Copy all the records exactly, but keep the pictures out of your version.

# RAW DATA
★ ★ ★ ★ ★

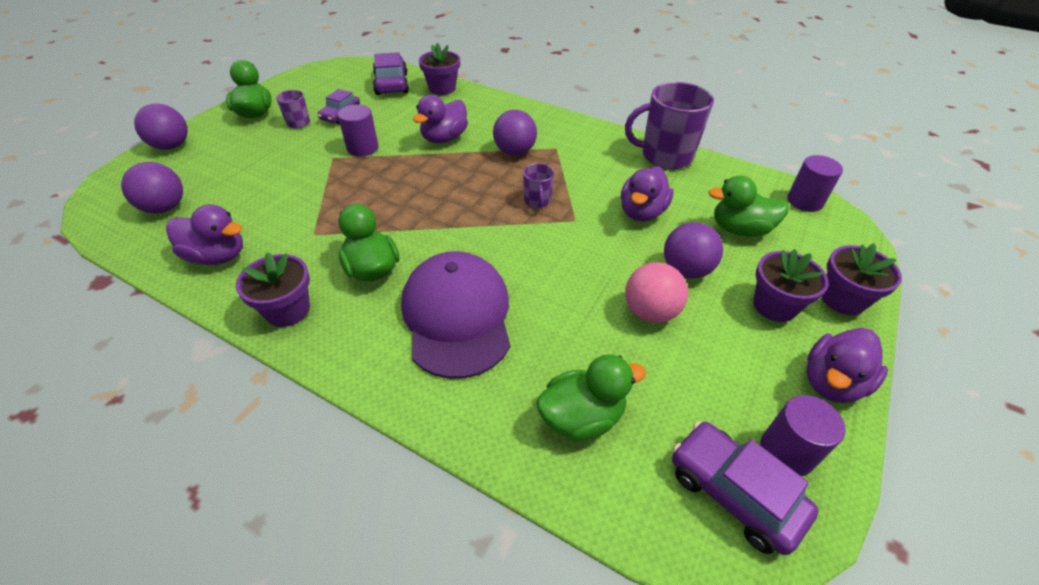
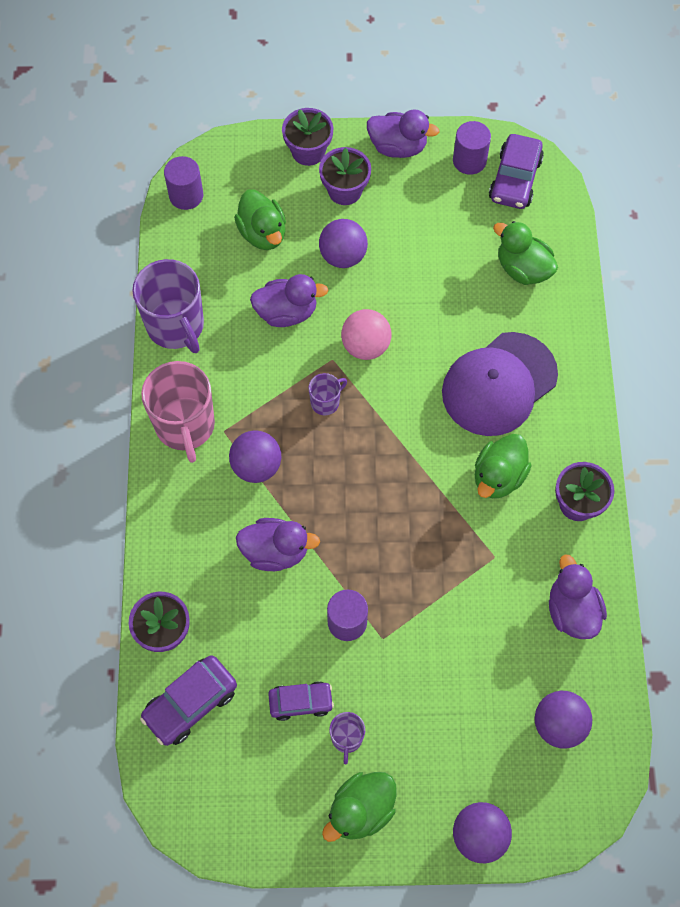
camera: 120 degrees left, 20 degrees up
(574, 134) = (185, 426): none -> pink mug
(650, 312) = (406, 264): pink ball -> pink ball (365, 346)

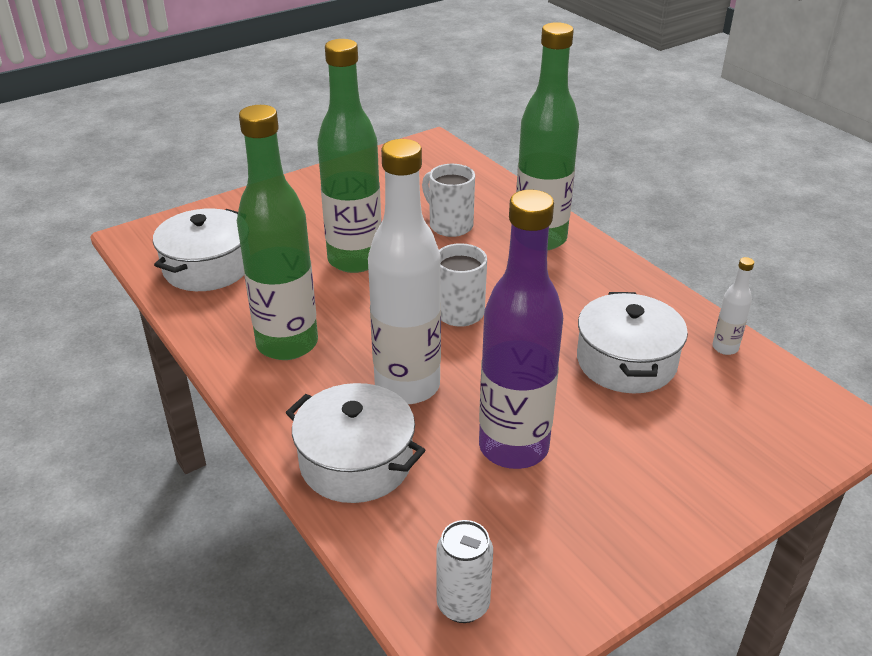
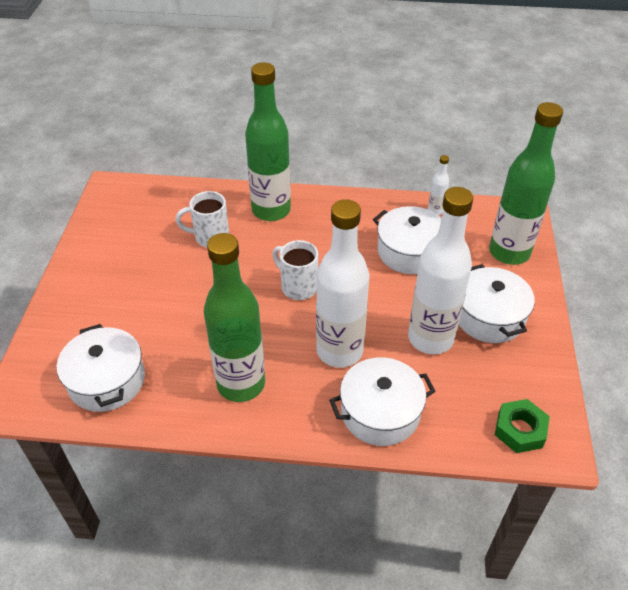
camera: 50 degrees left, 10 degrees up
(355, 260) = (192, 301): green bottle -> green bottle (509, 252)
(463, 605) = (520, 430): white can -> green nut
(513, 447) = (430, 338): purple bottle -> white bottle
(616, 482) = (489, 316): none -> white pot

★ ★ ★ ★ ★

# TASK ANSWER
camera: 120 degrees left, 20 degrees up
(574, 134) = (185, 426): none -> pink mug
(650, 312) = (406, 264): pink ball -> pink ball (365, 346)

camera: 50 degrees left, 10 degrees up
(355, 260) = (192, 301): green bottle -> green bottle (509, 252)
(463, 605) = (520, 430): white can -> green nut
(513, 447) = (430, 338): purple bottle -> white bottle
(616, 482) = (489, 316): none -> white pot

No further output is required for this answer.